======== Given records

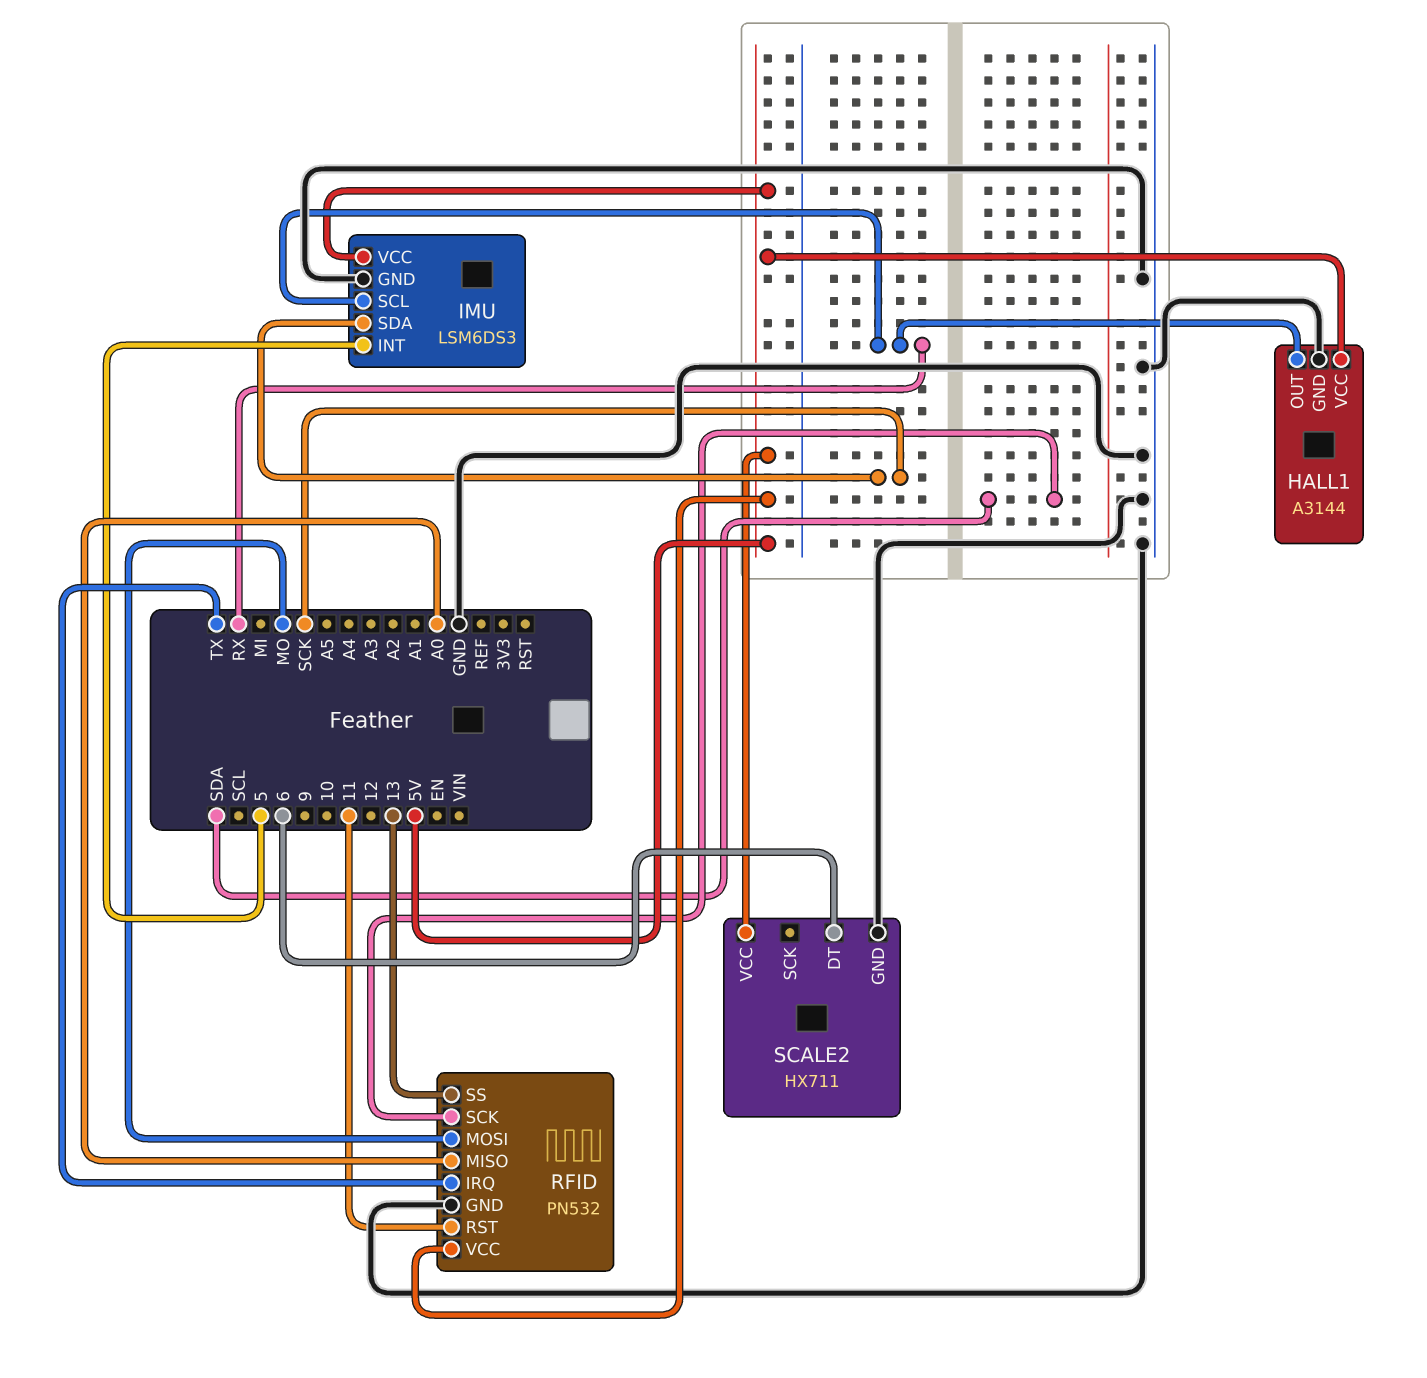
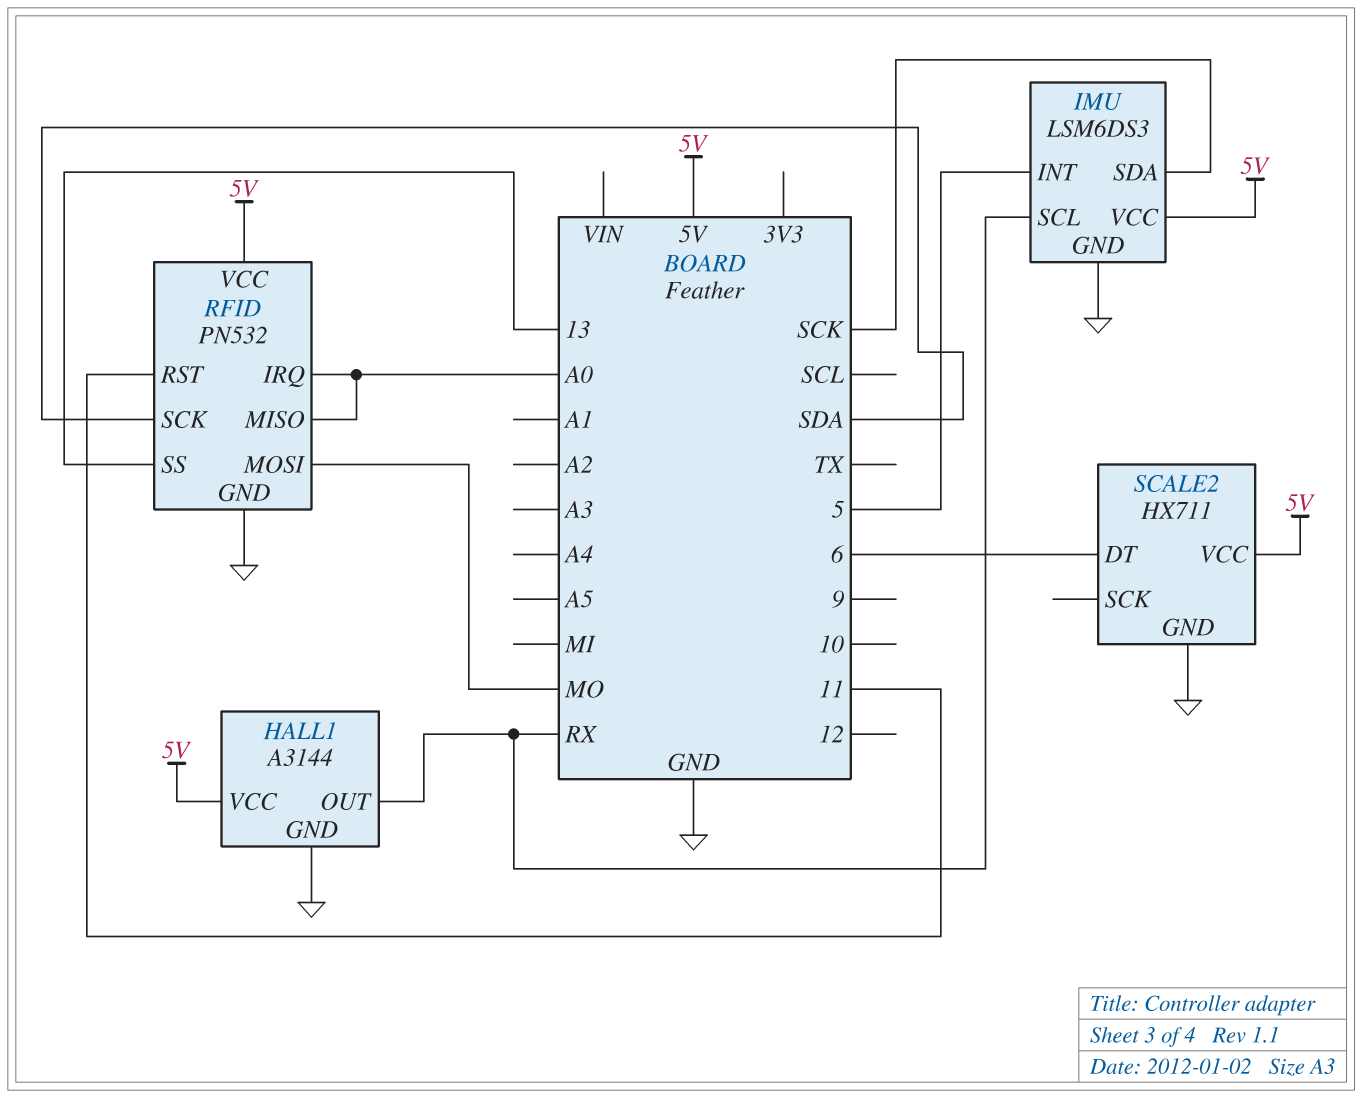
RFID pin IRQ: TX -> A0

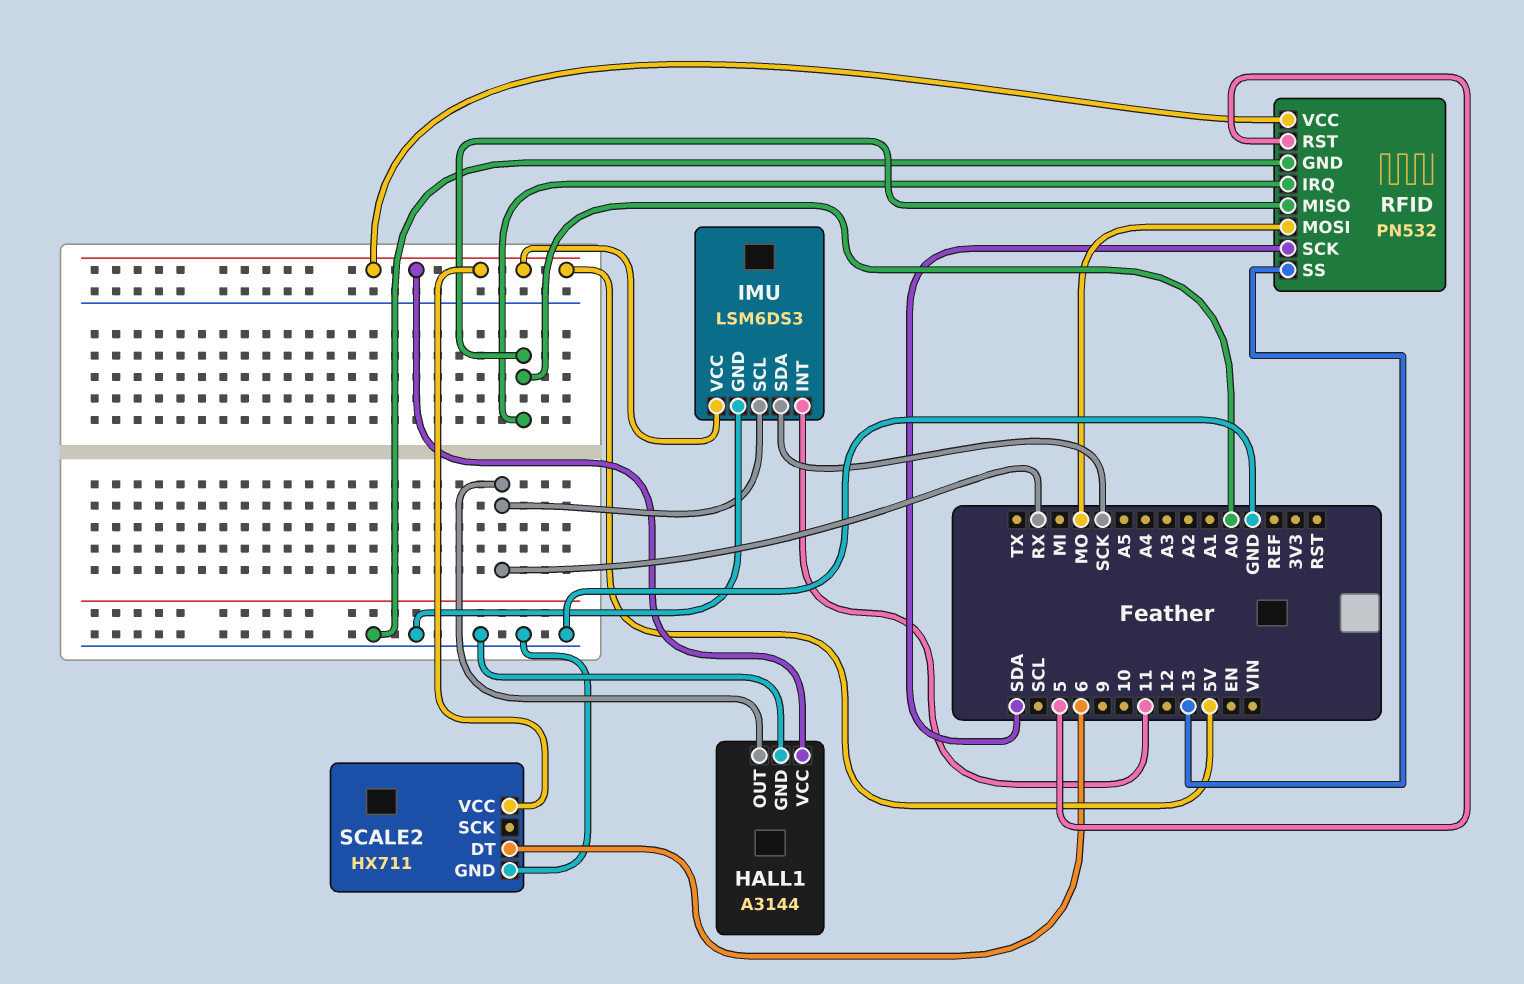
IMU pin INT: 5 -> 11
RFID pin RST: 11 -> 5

================
======== Given records

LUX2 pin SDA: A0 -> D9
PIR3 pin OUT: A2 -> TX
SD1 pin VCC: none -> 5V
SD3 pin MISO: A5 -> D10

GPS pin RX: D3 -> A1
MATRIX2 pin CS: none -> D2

================

> _Task to carry out_:
For each line above that holds the string "none", provide a copy of that line.

> _Your solution_:
SD1 pin VCC: none -> 5V
MATRIX2 pin CS: none -> D2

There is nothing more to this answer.